Dataset rows
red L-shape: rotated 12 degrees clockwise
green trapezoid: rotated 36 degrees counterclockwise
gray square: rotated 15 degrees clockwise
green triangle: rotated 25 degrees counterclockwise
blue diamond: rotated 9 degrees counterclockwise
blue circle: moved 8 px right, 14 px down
--
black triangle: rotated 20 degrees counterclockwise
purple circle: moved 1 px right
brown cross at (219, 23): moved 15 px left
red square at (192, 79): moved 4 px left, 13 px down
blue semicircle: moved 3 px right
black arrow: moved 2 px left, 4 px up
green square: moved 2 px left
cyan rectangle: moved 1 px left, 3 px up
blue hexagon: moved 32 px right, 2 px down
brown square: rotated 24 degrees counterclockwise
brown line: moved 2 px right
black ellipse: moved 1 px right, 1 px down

### EXERCISE GOAL
Copy the items above word for word, starting at the line that contains "red L-shape: rotated 12 degrees clockwise" and ending at the line that contains "blue circle: moved 8 px right, 14 px down".

### FINISHED ANSWER
red L-shape: rotated 12 degrees clockwise
green trapezoid: rotated 36 degrees counterclockwise
gray square: rotated 15 degrees clockwise
green triangle: rotated 25 degrees counterclockwise
blue diamond: rotated 9 degrees counterclockwise
blue circle: moved 8 px right, 14 px down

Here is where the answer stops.